● **INPUT DATA**:
● ● ●

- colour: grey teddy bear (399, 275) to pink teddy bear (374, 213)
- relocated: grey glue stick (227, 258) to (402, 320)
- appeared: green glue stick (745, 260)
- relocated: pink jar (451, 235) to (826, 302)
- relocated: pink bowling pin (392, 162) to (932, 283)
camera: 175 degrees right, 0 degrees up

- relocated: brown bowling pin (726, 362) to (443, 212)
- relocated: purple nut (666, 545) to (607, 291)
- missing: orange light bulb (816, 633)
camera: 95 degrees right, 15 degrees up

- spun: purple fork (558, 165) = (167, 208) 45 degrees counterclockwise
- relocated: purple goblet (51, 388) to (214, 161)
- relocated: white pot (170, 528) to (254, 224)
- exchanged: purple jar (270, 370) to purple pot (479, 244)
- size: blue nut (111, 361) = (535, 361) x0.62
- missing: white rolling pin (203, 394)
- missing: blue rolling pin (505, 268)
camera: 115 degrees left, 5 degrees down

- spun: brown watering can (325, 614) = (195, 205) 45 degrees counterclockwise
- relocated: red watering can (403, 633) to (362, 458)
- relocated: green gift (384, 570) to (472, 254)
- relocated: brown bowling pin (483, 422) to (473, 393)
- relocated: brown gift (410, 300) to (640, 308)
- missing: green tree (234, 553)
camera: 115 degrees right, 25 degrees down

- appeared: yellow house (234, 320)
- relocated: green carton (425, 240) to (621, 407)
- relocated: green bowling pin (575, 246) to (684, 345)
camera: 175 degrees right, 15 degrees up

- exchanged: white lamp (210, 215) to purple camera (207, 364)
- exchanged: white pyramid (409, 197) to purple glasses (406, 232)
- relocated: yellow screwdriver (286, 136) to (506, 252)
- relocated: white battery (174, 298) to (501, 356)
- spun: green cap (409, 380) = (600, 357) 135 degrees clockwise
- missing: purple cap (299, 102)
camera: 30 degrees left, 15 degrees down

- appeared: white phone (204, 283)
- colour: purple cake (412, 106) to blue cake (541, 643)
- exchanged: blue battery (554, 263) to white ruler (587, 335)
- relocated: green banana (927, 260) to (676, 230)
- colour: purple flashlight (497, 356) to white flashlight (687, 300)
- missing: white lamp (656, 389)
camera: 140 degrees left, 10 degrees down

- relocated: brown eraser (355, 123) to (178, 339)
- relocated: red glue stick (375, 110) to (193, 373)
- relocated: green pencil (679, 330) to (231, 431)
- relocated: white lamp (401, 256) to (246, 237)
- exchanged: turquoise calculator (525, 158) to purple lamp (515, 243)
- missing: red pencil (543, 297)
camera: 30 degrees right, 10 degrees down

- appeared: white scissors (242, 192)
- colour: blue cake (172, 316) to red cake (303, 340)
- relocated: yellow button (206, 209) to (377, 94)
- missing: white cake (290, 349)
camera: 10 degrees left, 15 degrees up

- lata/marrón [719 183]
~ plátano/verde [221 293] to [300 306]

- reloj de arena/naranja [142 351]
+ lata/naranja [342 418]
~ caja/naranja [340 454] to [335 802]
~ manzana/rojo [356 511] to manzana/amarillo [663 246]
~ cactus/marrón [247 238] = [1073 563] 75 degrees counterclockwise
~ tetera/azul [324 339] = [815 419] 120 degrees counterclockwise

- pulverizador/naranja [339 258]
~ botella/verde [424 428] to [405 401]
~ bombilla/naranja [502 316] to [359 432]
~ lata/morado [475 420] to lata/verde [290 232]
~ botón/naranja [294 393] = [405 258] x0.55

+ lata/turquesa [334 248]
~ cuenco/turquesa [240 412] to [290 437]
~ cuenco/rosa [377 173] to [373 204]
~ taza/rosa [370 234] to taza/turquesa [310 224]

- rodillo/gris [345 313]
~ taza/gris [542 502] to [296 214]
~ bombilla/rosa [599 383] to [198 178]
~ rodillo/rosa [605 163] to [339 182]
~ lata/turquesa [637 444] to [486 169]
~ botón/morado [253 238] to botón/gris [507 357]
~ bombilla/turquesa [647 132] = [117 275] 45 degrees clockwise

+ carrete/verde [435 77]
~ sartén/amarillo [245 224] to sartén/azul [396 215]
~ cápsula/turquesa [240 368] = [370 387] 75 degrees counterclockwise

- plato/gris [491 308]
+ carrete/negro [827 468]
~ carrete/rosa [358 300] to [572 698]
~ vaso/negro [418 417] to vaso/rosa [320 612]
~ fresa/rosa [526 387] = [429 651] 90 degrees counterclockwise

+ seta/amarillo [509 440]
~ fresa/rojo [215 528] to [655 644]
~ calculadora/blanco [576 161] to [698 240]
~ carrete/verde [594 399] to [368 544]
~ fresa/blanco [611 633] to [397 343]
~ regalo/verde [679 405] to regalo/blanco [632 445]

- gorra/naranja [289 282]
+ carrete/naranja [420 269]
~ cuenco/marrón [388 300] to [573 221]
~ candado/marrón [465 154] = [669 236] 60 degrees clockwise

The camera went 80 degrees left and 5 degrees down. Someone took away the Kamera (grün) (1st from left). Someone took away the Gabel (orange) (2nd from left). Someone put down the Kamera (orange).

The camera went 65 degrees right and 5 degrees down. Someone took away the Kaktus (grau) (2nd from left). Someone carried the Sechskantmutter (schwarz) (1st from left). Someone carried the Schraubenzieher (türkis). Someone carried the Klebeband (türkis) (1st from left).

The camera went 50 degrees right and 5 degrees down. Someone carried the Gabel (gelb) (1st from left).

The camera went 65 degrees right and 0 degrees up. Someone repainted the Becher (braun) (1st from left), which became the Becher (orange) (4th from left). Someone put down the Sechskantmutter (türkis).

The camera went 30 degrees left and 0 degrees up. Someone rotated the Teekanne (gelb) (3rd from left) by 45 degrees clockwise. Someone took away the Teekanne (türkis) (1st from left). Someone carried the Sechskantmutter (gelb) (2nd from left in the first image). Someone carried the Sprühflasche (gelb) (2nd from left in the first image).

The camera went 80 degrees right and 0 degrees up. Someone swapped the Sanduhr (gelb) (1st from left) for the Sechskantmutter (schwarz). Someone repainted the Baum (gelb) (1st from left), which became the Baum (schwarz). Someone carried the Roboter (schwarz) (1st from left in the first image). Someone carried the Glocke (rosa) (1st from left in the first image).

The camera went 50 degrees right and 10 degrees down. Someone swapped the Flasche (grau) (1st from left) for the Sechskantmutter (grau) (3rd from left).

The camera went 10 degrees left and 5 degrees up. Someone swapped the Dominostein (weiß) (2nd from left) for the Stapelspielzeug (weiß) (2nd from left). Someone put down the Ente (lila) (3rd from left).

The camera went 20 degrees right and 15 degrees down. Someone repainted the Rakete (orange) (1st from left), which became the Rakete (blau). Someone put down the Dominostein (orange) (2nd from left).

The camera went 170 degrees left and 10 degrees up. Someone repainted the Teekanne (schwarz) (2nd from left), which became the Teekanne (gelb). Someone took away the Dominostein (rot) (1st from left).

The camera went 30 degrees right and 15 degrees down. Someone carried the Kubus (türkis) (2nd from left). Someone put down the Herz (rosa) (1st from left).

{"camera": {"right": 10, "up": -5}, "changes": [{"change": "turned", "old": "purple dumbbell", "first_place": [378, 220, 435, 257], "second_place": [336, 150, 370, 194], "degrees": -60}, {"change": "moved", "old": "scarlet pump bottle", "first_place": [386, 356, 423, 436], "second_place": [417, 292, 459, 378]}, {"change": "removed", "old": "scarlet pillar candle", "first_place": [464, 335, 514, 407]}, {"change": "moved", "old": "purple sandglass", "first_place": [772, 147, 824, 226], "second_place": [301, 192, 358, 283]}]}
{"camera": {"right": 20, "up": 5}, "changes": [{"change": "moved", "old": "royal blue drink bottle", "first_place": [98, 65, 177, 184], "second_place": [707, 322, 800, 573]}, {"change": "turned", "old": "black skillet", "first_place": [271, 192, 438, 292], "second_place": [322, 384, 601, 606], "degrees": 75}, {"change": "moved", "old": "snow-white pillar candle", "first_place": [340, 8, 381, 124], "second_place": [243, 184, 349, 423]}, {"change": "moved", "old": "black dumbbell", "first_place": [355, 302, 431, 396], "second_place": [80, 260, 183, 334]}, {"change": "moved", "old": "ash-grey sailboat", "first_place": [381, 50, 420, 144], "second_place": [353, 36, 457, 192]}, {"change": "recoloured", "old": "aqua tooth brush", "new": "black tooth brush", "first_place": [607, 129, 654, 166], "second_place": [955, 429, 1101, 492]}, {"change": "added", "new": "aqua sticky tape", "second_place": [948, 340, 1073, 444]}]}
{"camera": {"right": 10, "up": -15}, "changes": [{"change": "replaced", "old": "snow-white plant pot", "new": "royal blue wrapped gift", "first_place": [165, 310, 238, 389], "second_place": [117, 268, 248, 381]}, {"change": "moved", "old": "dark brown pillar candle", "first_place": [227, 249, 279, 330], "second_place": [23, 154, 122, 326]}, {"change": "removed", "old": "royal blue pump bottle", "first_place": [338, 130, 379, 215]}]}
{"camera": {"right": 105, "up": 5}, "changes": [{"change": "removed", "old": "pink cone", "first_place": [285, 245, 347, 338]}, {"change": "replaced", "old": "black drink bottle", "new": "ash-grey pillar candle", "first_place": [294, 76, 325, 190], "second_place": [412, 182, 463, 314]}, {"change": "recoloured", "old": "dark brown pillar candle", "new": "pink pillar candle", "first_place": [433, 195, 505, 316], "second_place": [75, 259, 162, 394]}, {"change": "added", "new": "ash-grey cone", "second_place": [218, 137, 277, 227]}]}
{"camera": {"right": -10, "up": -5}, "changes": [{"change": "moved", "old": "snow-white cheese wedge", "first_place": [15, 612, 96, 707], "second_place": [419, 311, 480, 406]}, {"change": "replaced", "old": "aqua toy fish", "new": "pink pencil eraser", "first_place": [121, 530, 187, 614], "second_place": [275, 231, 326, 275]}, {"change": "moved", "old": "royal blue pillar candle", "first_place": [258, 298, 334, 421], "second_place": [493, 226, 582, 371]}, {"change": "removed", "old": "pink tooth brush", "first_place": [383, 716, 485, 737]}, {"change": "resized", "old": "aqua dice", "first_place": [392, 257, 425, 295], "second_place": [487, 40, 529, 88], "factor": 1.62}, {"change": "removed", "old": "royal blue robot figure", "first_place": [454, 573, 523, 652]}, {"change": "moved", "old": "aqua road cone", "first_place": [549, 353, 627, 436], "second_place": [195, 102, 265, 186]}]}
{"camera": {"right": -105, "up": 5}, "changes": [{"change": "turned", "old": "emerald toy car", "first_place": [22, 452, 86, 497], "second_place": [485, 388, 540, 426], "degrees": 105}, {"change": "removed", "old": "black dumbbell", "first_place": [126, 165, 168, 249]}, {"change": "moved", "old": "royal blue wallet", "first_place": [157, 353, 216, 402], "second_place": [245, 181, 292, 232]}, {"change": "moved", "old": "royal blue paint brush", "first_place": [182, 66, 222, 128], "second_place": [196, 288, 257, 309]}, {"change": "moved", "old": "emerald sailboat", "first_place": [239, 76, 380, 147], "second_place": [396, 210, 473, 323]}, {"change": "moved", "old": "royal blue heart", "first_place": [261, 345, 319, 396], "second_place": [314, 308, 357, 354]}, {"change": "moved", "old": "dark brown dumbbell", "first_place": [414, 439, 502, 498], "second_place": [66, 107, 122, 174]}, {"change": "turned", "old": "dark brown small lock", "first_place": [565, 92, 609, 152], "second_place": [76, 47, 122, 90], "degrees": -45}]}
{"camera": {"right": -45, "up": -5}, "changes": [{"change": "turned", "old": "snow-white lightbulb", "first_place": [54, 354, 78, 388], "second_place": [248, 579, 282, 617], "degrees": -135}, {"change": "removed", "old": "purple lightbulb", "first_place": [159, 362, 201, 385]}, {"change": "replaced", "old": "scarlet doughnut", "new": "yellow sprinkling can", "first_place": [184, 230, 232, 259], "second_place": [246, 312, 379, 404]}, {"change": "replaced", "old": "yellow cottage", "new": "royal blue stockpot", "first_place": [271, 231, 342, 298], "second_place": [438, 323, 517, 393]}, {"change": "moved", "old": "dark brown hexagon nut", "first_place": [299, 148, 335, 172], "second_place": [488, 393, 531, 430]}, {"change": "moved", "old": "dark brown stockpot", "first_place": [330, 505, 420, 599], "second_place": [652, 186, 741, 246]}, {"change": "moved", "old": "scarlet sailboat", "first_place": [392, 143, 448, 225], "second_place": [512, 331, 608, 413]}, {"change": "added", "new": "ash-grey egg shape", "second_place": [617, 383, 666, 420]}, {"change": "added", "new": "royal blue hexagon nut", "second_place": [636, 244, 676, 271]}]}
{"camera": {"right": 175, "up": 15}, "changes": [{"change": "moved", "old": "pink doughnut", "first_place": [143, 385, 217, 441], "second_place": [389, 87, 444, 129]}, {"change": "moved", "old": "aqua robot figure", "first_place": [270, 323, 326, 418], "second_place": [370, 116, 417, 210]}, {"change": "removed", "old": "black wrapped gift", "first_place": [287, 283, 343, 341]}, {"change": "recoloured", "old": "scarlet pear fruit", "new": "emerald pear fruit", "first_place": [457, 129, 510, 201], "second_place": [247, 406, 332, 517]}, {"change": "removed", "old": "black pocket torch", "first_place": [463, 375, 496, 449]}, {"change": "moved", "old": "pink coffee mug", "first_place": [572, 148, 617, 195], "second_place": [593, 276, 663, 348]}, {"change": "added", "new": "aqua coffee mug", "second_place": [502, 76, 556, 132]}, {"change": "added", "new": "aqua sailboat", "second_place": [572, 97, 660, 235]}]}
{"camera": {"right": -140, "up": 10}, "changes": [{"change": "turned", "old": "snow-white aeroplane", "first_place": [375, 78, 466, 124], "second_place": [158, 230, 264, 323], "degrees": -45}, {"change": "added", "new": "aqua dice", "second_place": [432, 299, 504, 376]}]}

● ● ●

● **ABOUT THIS EXERCISE**: Say how many lines in the records contain the word "carrete". Nothing but the number is required.

● **TASK SOLUTION**: 5